YOUR TASK. Omit the images, then repeat the listing exactly.

AVAILABLE DATA.

━━━━━━━━

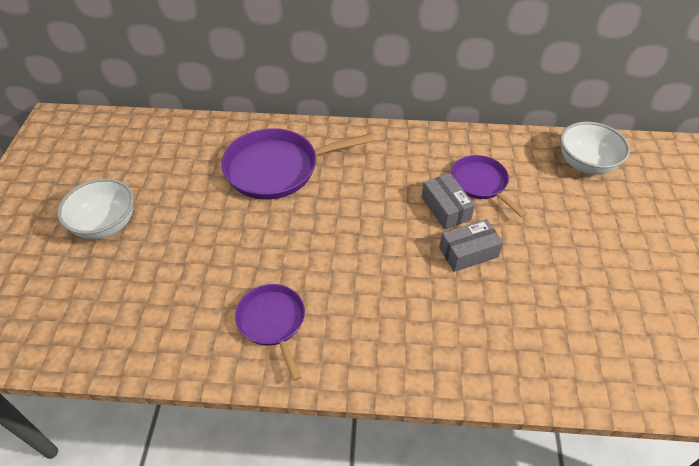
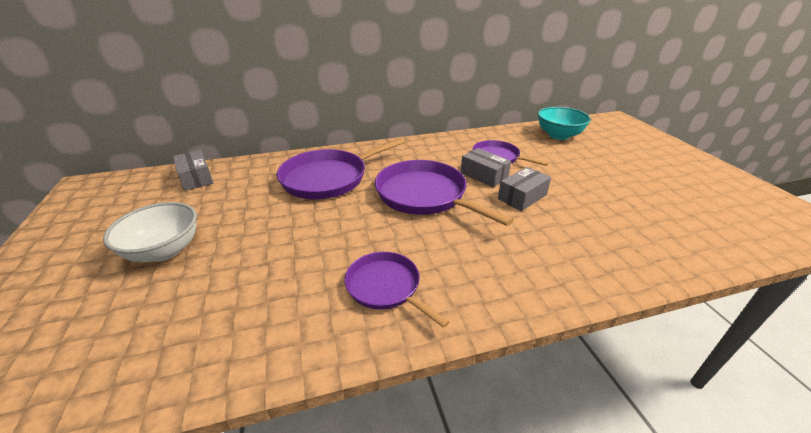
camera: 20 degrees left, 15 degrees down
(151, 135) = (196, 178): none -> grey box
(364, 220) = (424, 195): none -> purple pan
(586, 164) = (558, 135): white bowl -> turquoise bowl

━━━━━━━━

ANSWER BOX.
camera: 20 degrees left, 15 degrees down
(151, 135) = (196, 178): none -> grey box
(364, 220) = (424, 195): none -> purple pan
(586, 164) = (558, 135): white bowl -> turquoise bowl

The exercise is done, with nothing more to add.